--- WORK TASK ---
Below are some entries. Copy each line in them that holds "none".

[SOURCE INFORMATION — start]

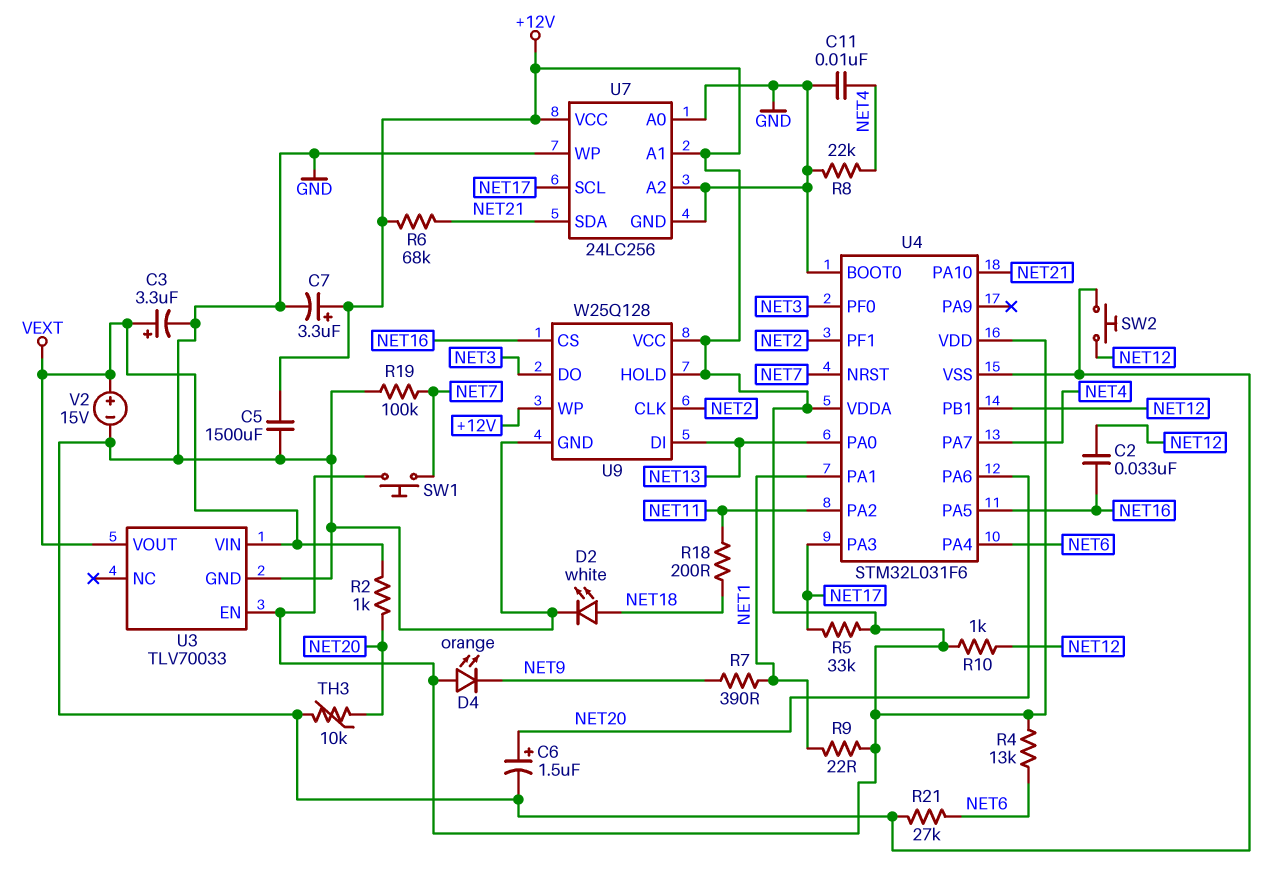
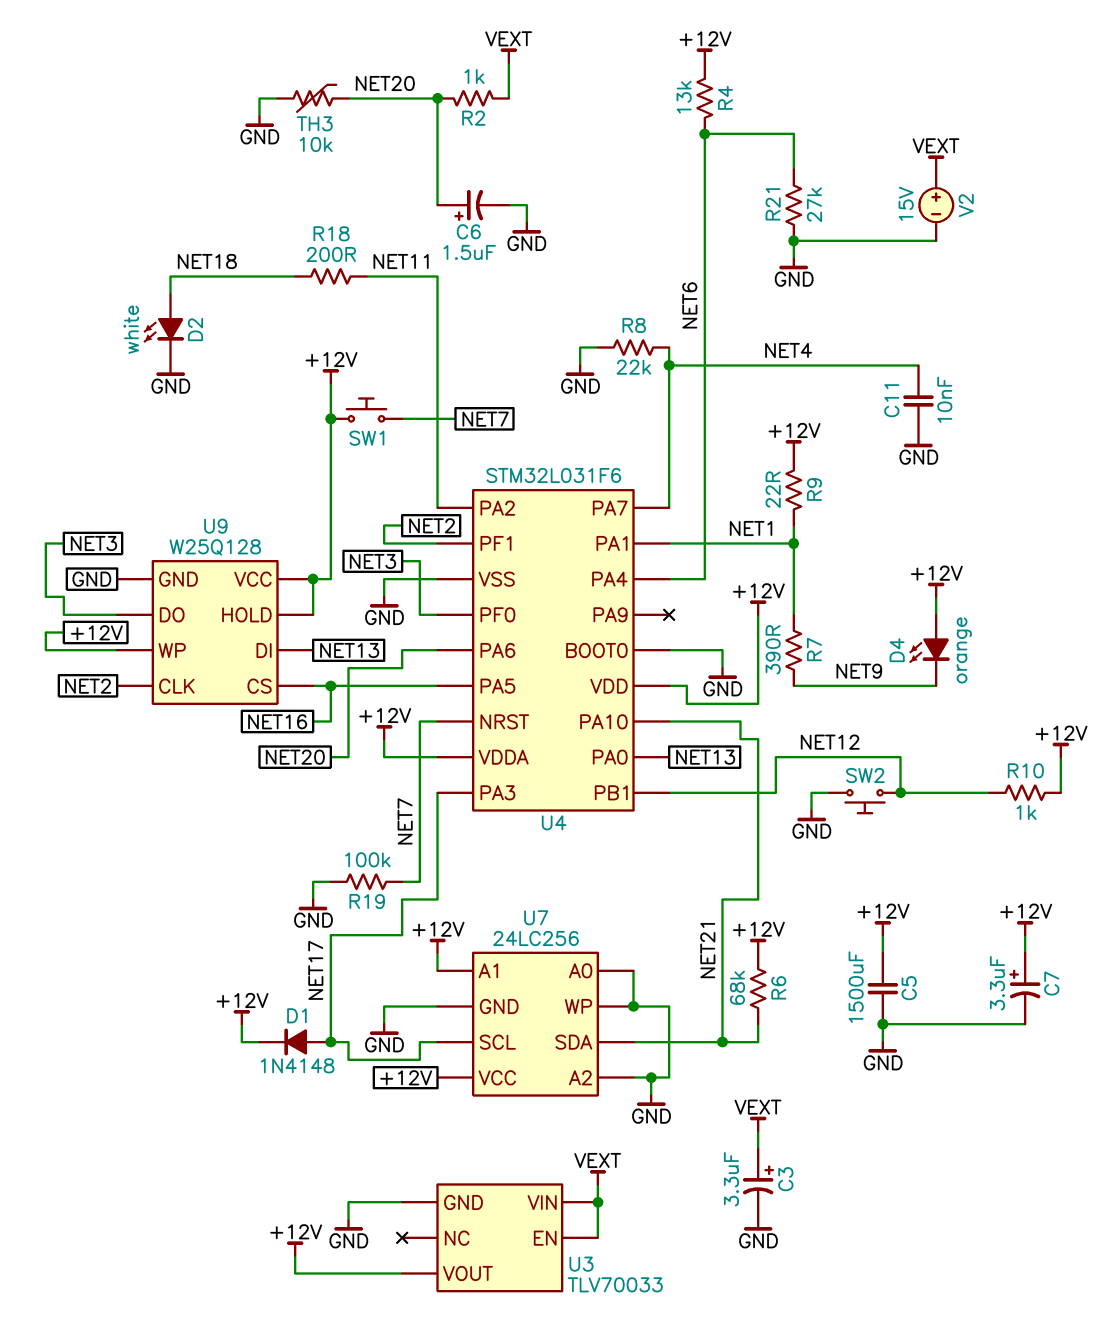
C2: 33nF (NET12, NET16) -> none
D1: none -> diode 1N4148 (A NET17, K +12V)
R5: 33k (+12V, NET17) -> none
U3 pin EN: +12V -> VEXT
U3 pin VOUT: VEXT -> +12V

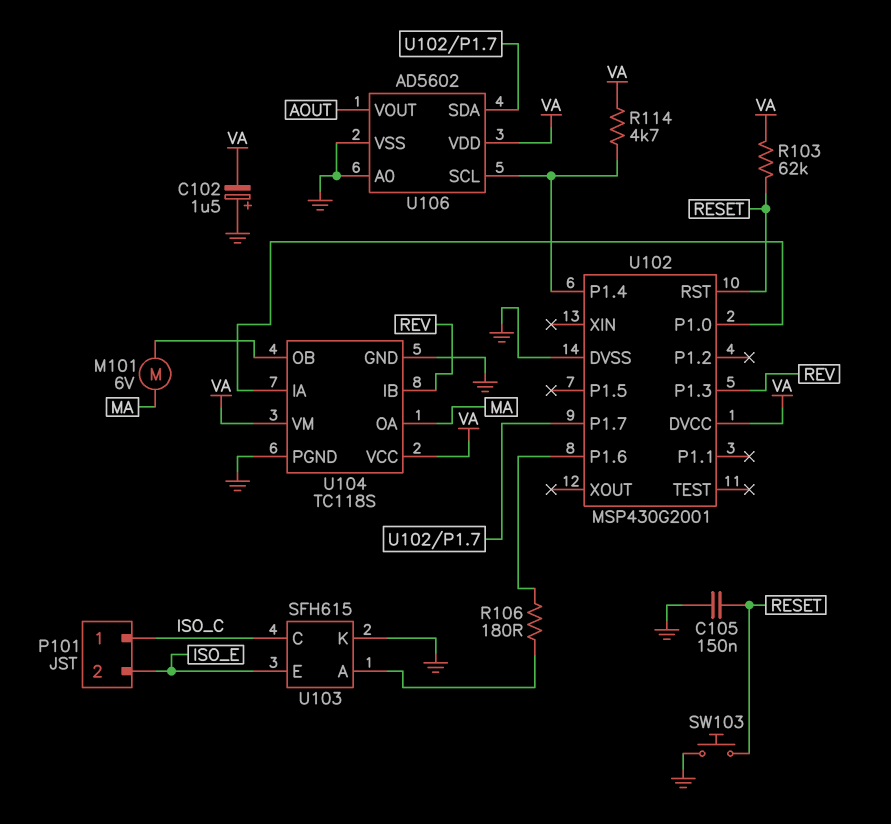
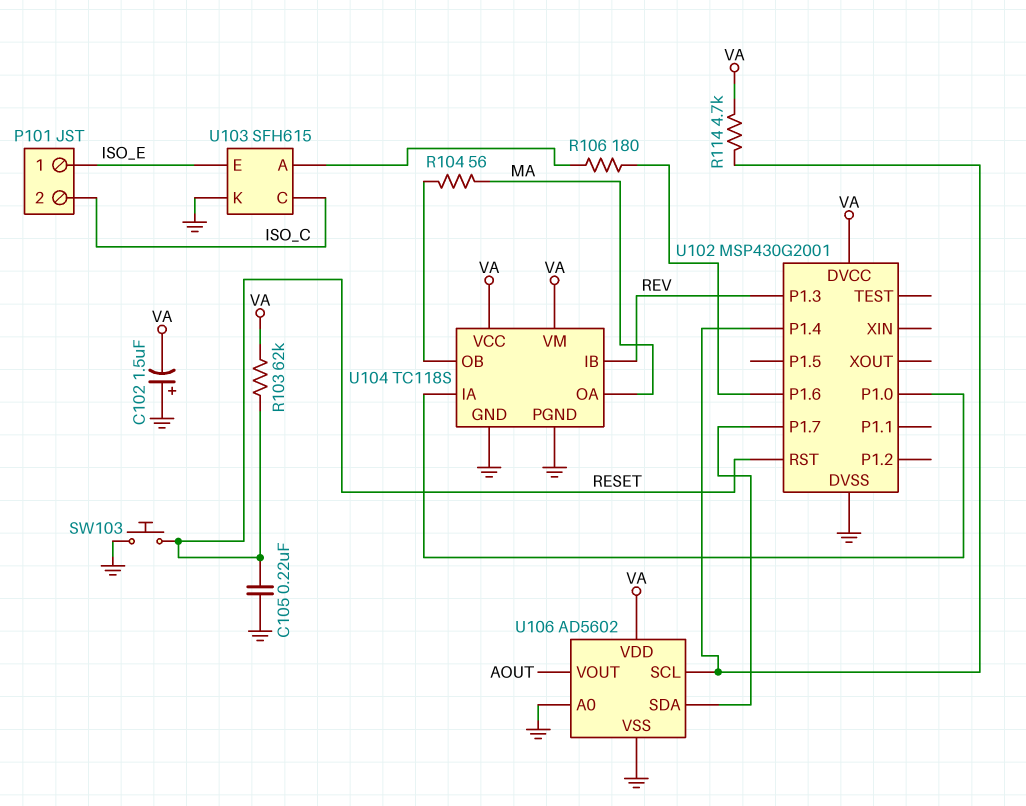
C105: 150nF (GND, RESET) -> 220nF (GND, RESET)
M101: motor 6V (MA, U104/OB) -> none
P101 pin 1: ISO_C -> ISO_E
P101 pin 2: ISO_E -> ISO_C
R104: none -> 56 (MA, U104/OB)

[SOURCE INFORMATION — finish]

--- SOLUTION BELOW ---
C2: 33nF (NET12, NET16) -> none
D1: none -> diode 1N4148 (A NET17, K +12V)
R5: 33k (+12V, NET17) -> none
M101: motor 6V (MA, U104/OB) -> none
R104: none -> 56 (MA, U104/OB)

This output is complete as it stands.